Try it. Could you repeat exactly the lines below, from the line containing "(986, 233) = (592, 245): brown" through the last one, both included, while leaving out any pictures?

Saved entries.

# # # # # # #

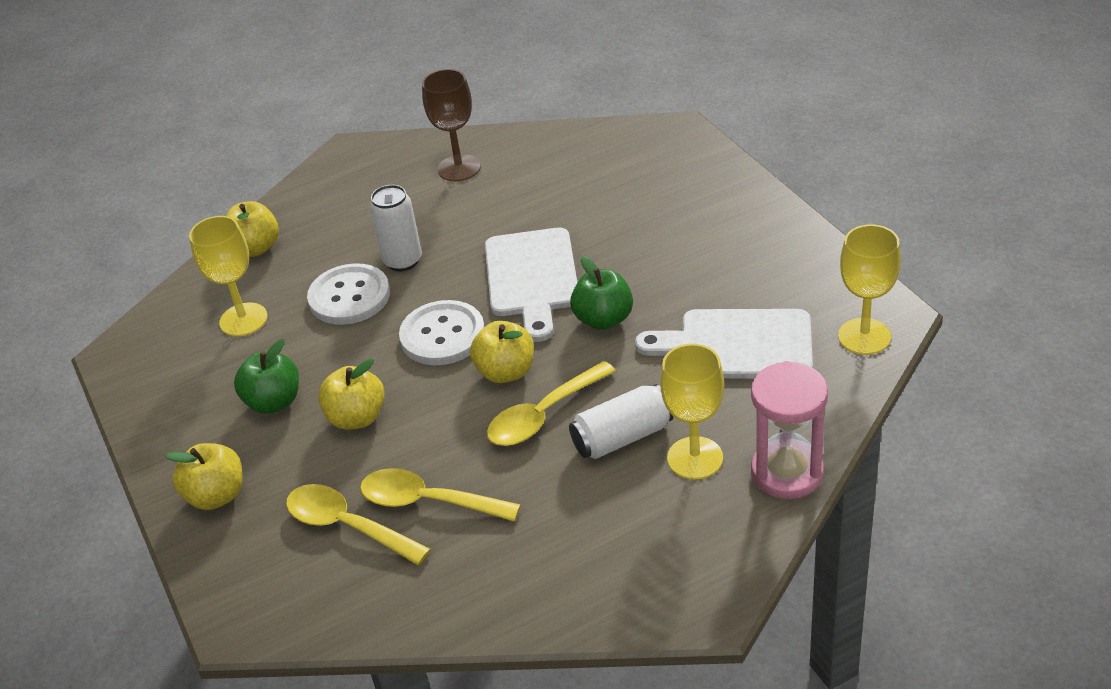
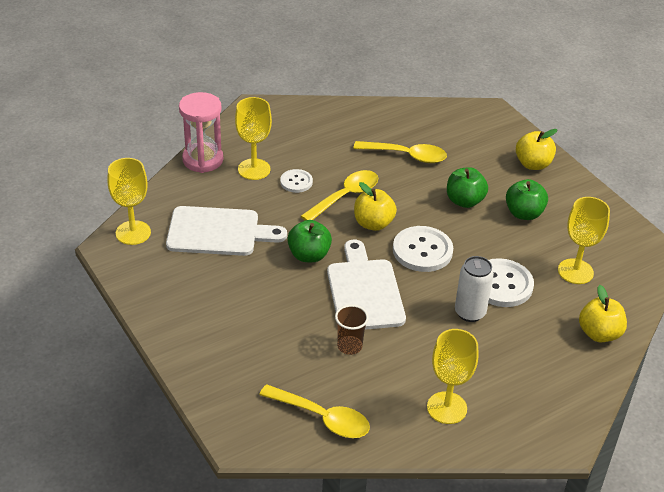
camera: 170 degrees right, 0 degrees up
(347, 526) = (449, 147): yellow spoon -> yellow spoon (322, 418)
(357, 418) = (464, 201): yellow apple -> green apple
(459, 168) = (446, 408): brown goblet -> yellow goblet
(557, 216) = (349, 346): none -> brown cup
(622, 437) = (296, 182): white can -> white button

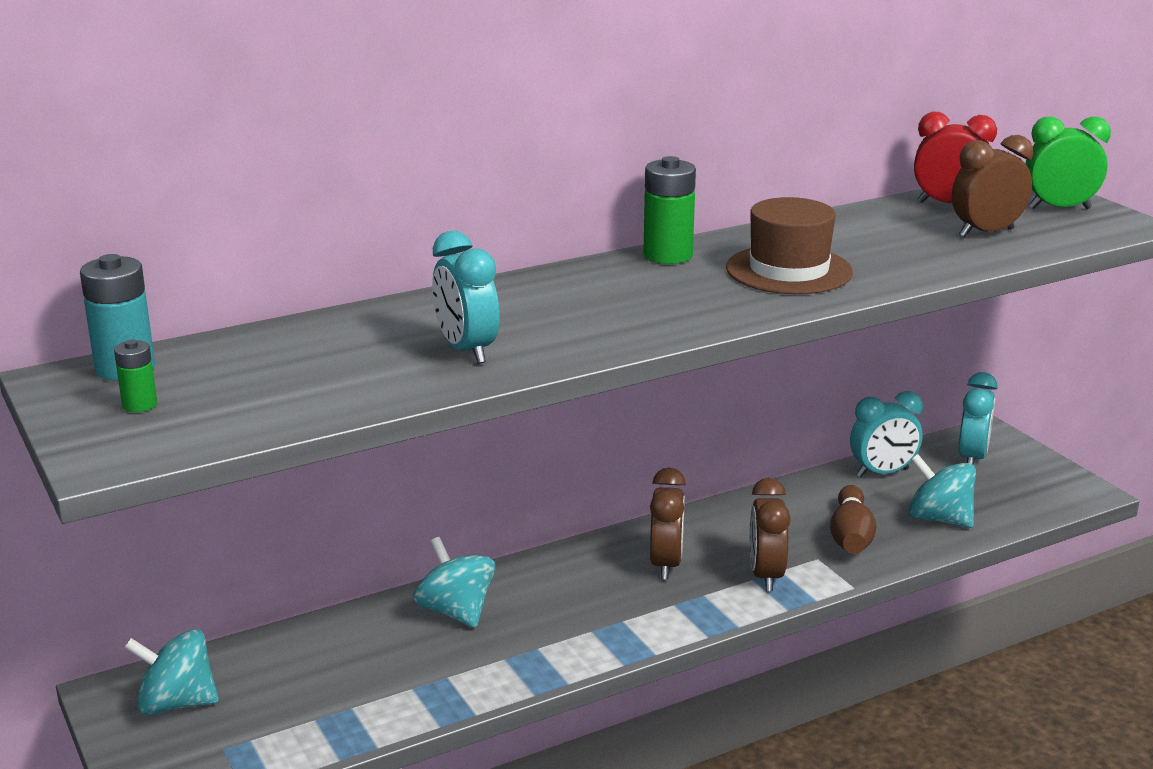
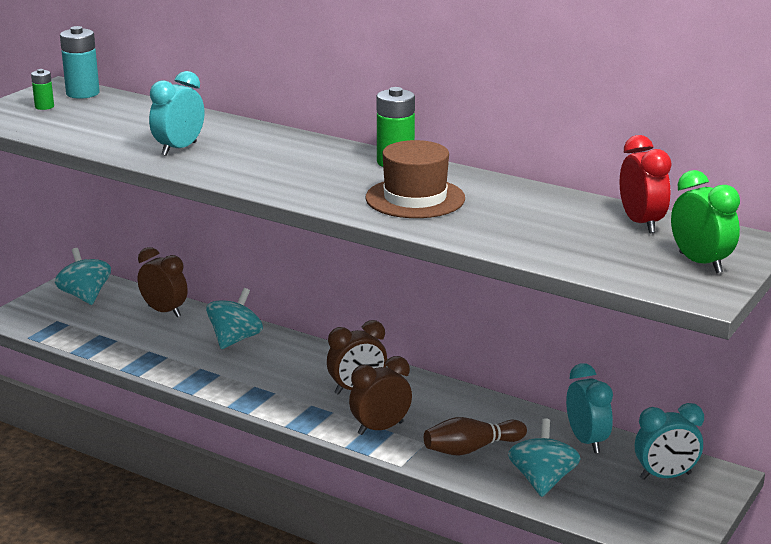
camera: 60 degrees right, 0 degrees up
(882, 473) = (587, 441): turquoise clock -> turquoise clock turned 150 degrees counterclockwise
(986, 233) = (592, 245): brown clock -> brown clock (164, 311)

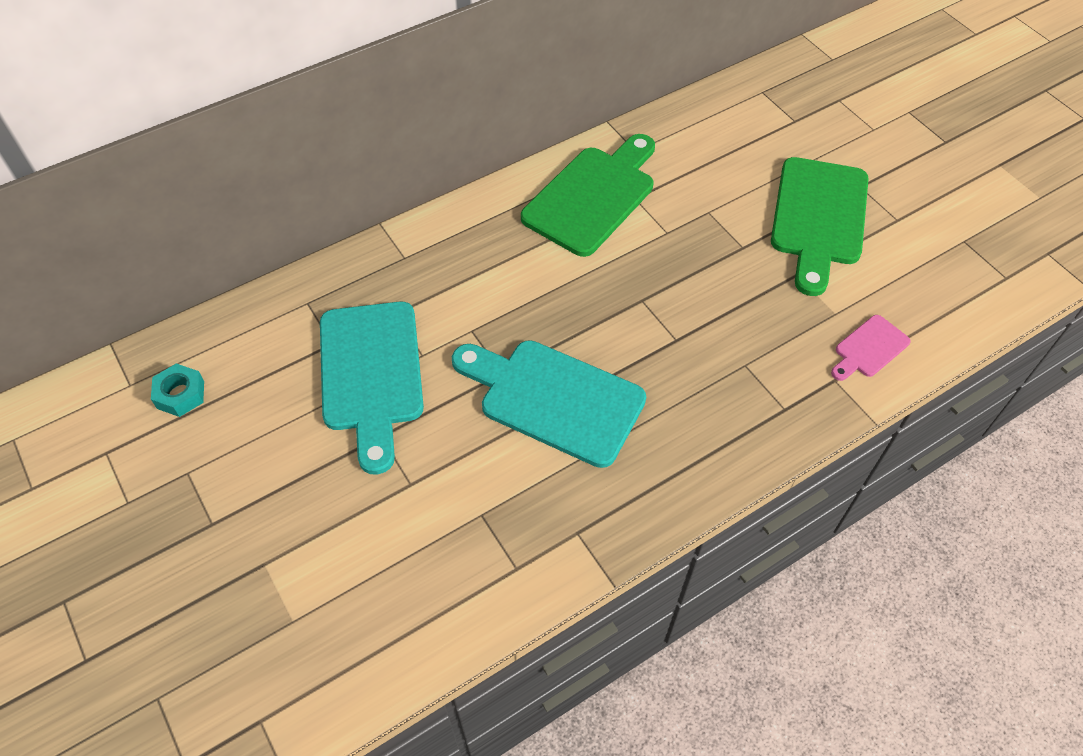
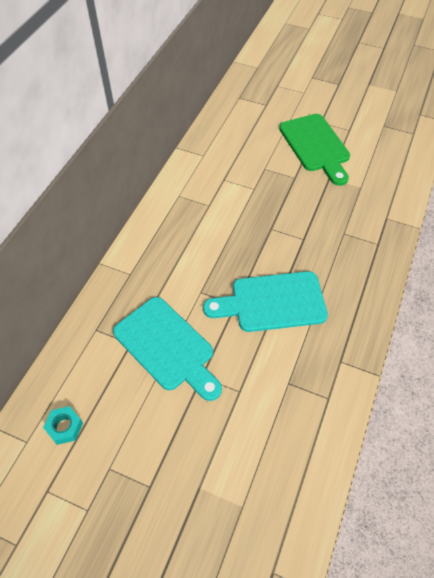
camera: 35 degrees left, 0 degrees up
(593, 196) = (202, 189): green cutting board -> none
(869, 348) = (388, 195): pink cutting board -> none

# # # # # # #

Exercise result.
(986, 233) = (592, 245): brown clock -> brown clock (164, 311)

camera: 35 degrees left, 0 degrees up
(593, 196) = (202, 189): green cutting board -> none
(869, 348) = (388, 195): pink cutting board -> none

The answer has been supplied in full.